WHAT TO PRODUCE — Write out the lines below once more, exactly as they appear. Do not include pictures.

---- PROVIDED DATA

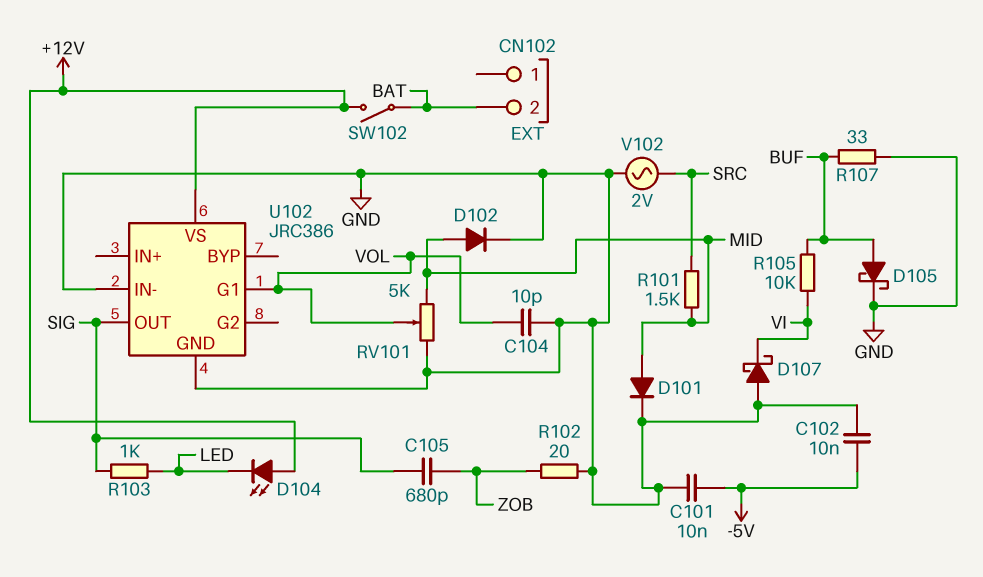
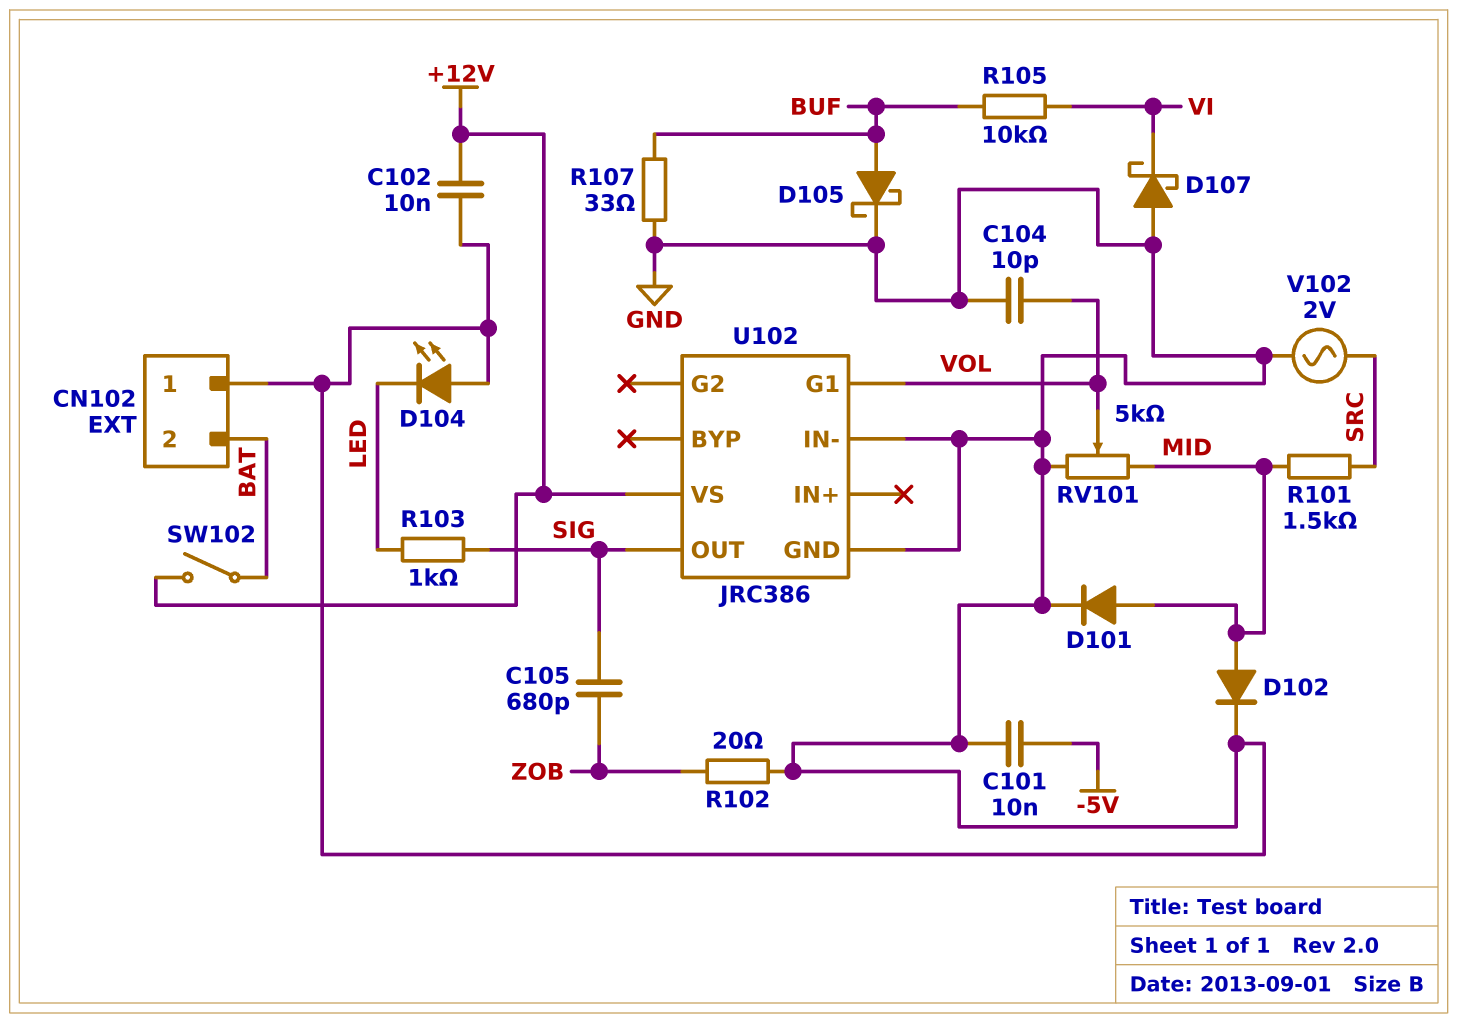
C102: 10nF (-5V, GND) -> 10nF (+12V, GND)
CN102 pin 1: none -> GND
D104: LED (A +12V, K LED) -> LED (A GND, K LED)

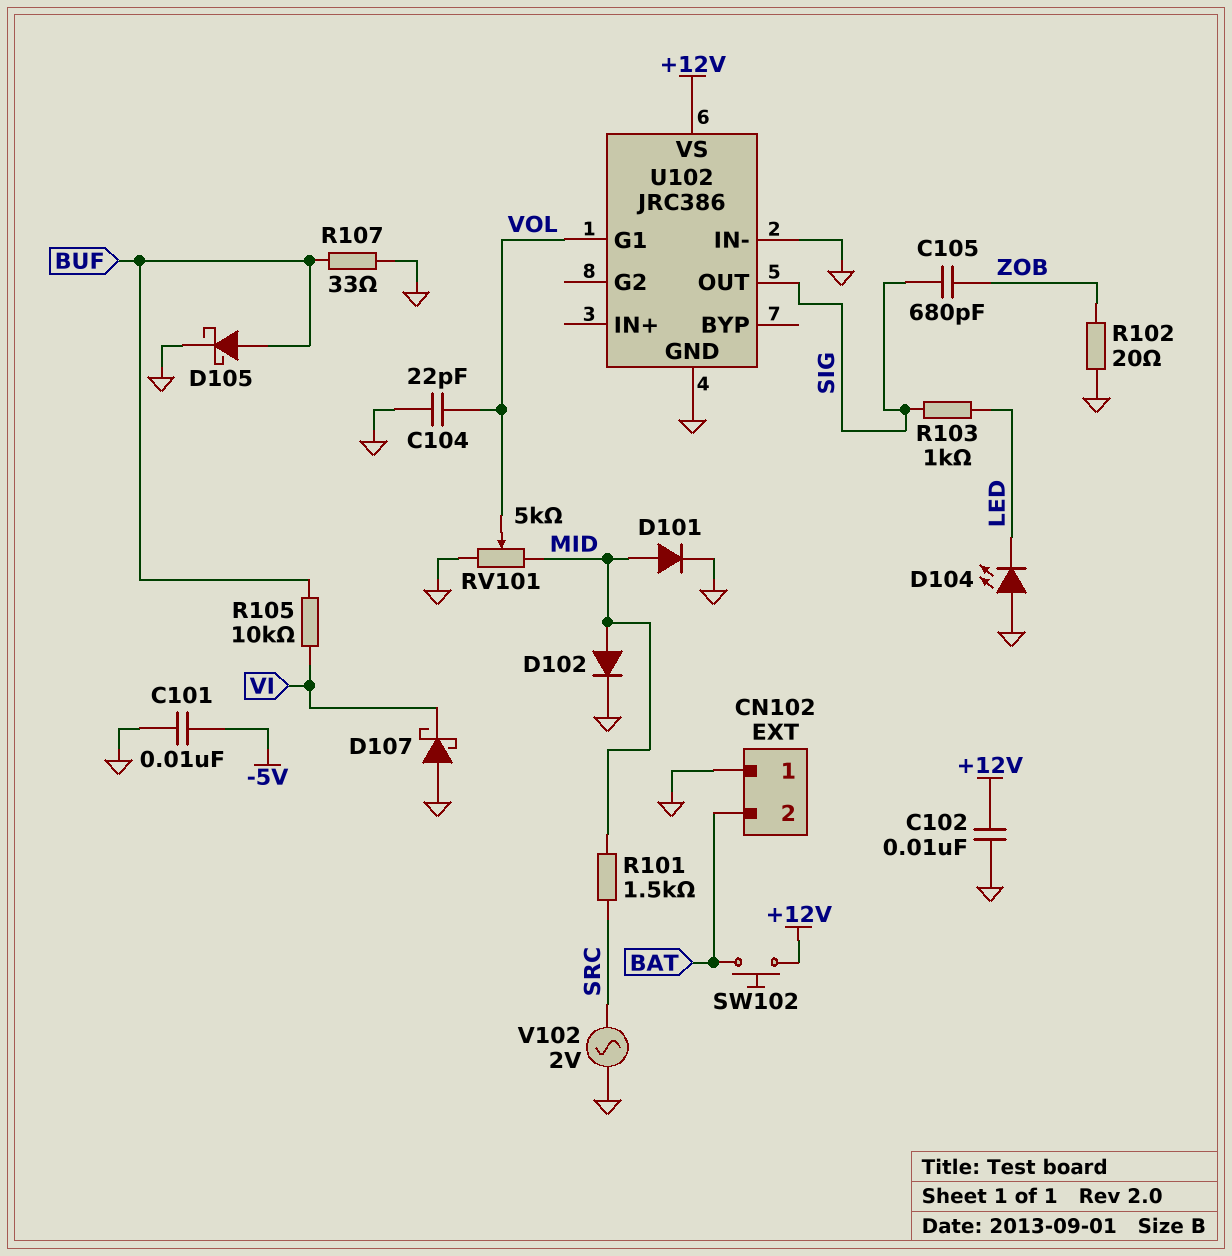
C104: 10pF (GND, VOL) -> 22pF (GND, VOL)
SW102: switch (+12V, BAT) -> button (+12V, BAT)

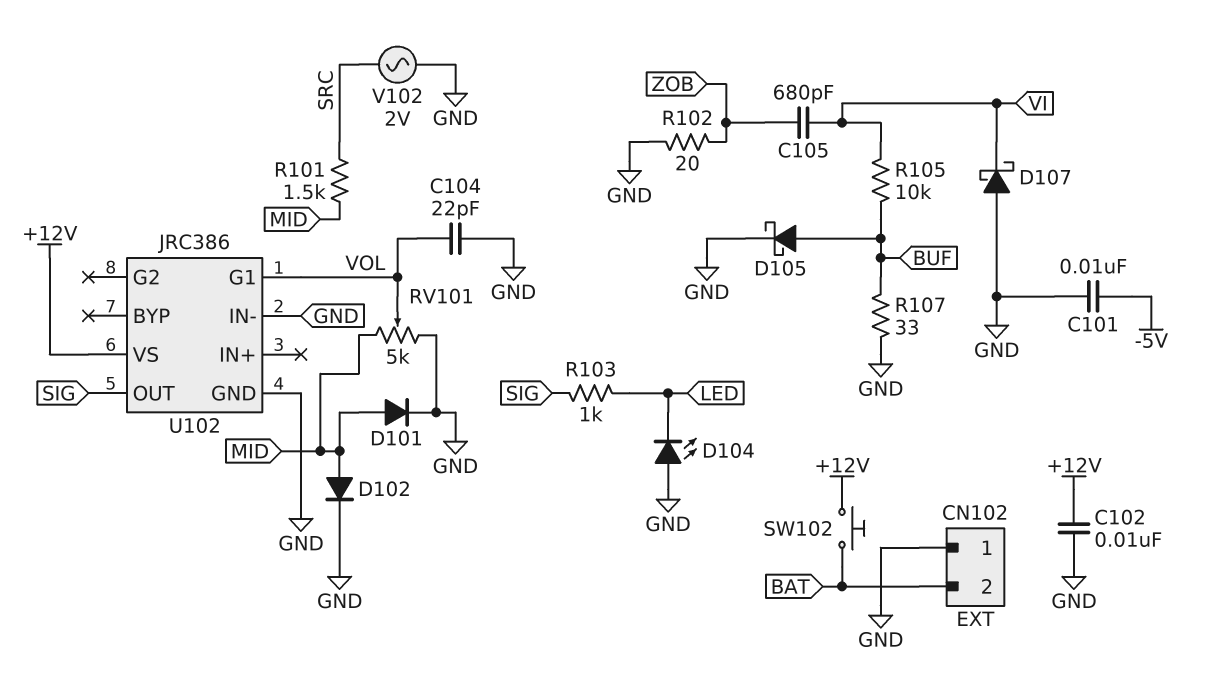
C105: 680pF (SIG, ZOB) -> 680pF (VI, ZOB)

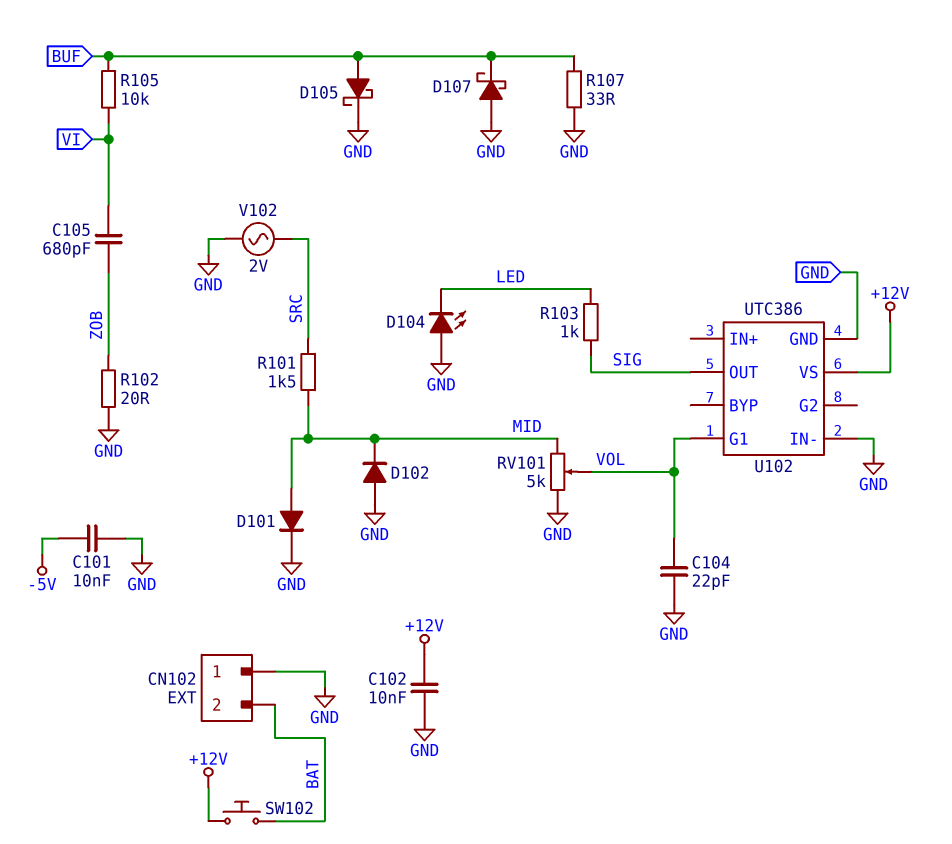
D102: diode (A MID, K GND) -> diode (A GND, K MID)
D107: schottky (A GND, K VI) -> schottky (A GND, K BUF)
U102: JRC386 -> UTC386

--------

ANSWER SPACE —
C102: 10nF (-5V, GND) -> 10nF (+12V, GND)
CN102 pin 1: none -> GND
D104: LED (A +12V, K LED) -> LED (A GND, K LED)

C104: 10pF (GND, VOL) -> 22pF (GND, VOL)
SW102: switch (+12V, BAT) -> button (+12V, BAT)

C105: 680pF (SIG, ZOB) -> 680pF (VI, ZOB)

D102: diode (A MID, K GND) -> diode (A GND, K MID)
D107: schottky (A GND, K VI) -> schottky (A GND, K BUF)
U102: JRC386 -> UTC386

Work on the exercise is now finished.